● Assignment: After locating the line that contains "colour: black drum", output that line and each one following it, exactly, to the end of the entries. No pictures.
━━━━━ Extracted entries ━━━━━
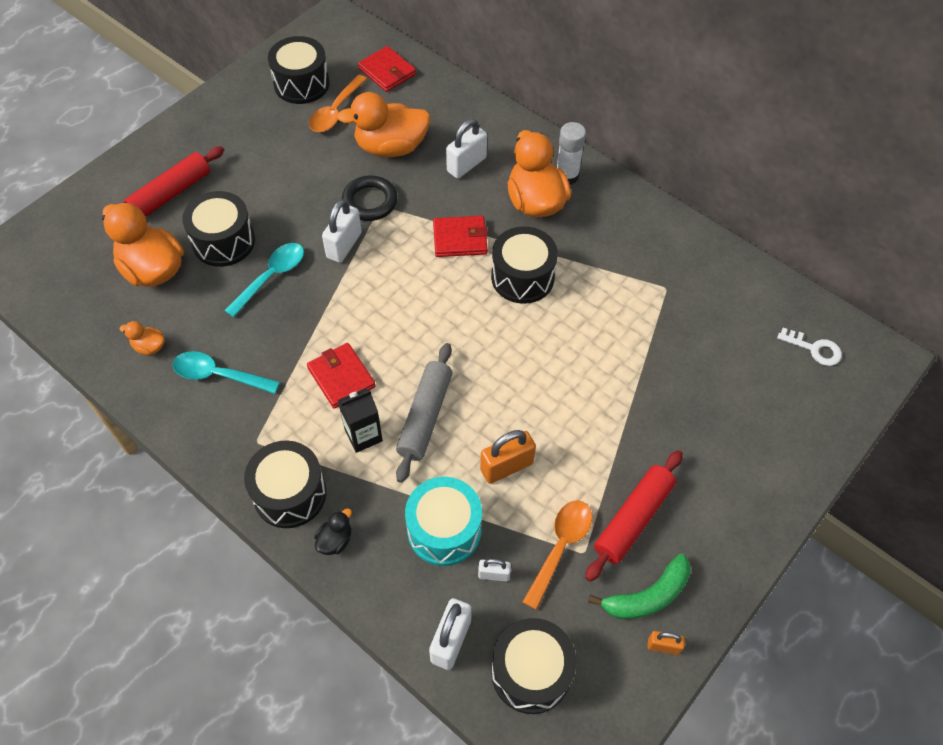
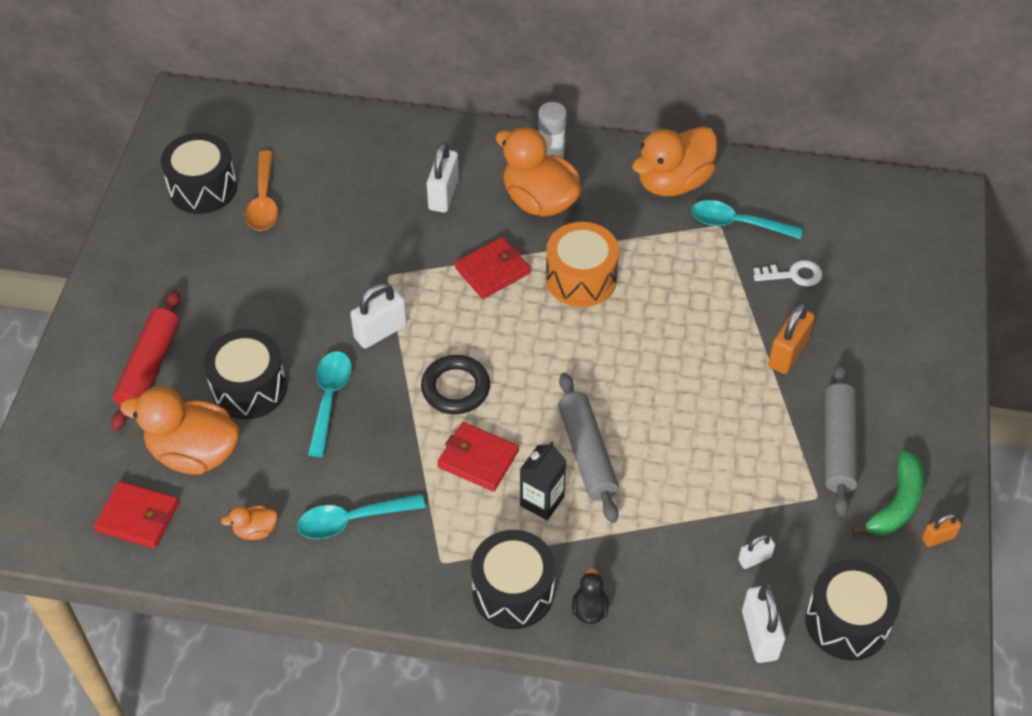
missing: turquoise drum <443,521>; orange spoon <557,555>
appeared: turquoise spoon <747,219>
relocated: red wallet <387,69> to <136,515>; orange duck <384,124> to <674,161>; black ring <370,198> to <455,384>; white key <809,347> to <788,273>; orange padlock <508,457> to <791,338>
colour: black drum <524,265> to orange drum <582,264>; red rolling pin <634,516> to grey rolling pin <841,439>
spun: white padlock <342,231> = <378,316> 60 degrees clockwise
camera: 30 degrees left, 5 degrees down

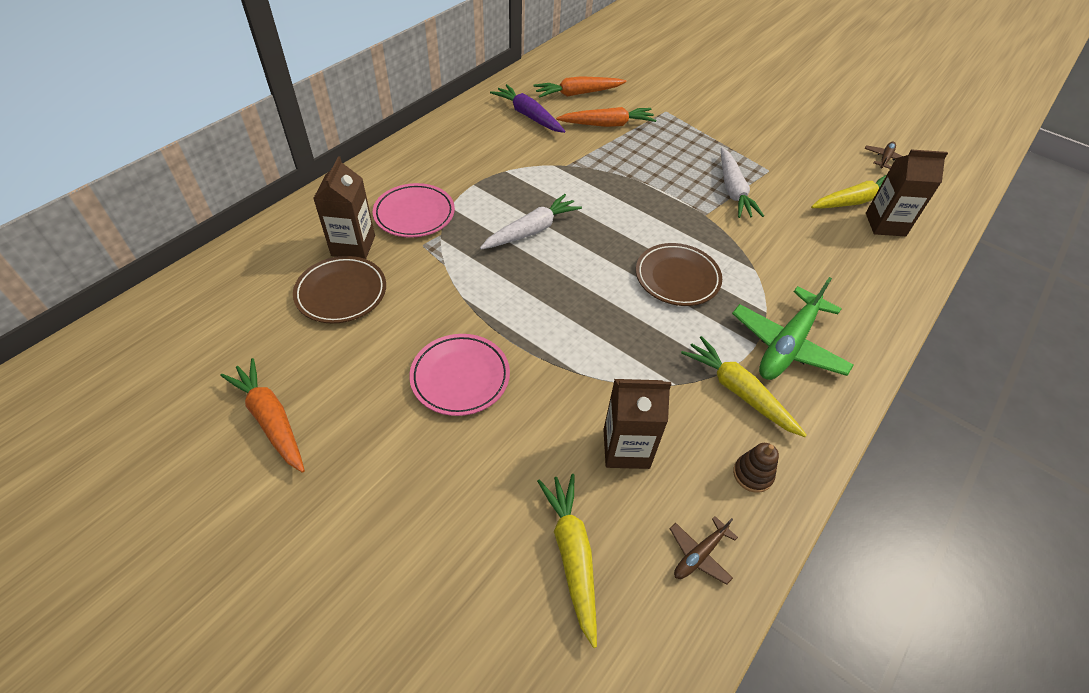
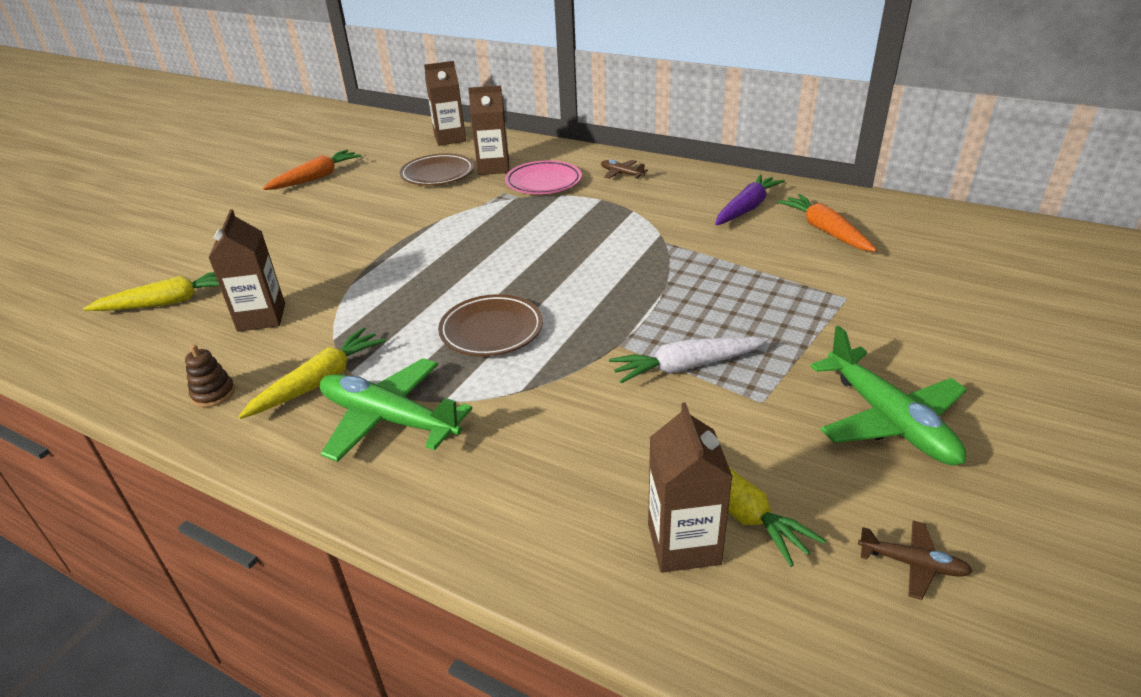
missing: orange carrot <606,117>; white carrot <531,222>; pink plate <459,375>
appeared: brown carton <445,103>; green plane <888,396>
relocated: brown plane <703,550> to <624,169>
camera: 85 degrees right, 15 degrees down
━━━━━
● Output below:
colour: black drum <524,265> to orange drum <582,264>; red rolling pin <634,516> to grey rolling pin <841,439>
spun: white padlock <342,231> = <378,316> 60 degrees clockwise
camera: 30 degrees left, 5 degrees down

missing: orange carrot <606,117>; white carrot <531,222>; pink plate <459,375>
appeared: brown carton <445,103>; green plane <888,396>
relocated: brown plane <703,550> to <624,169>
camera: 85 degrees right, 15 degrees down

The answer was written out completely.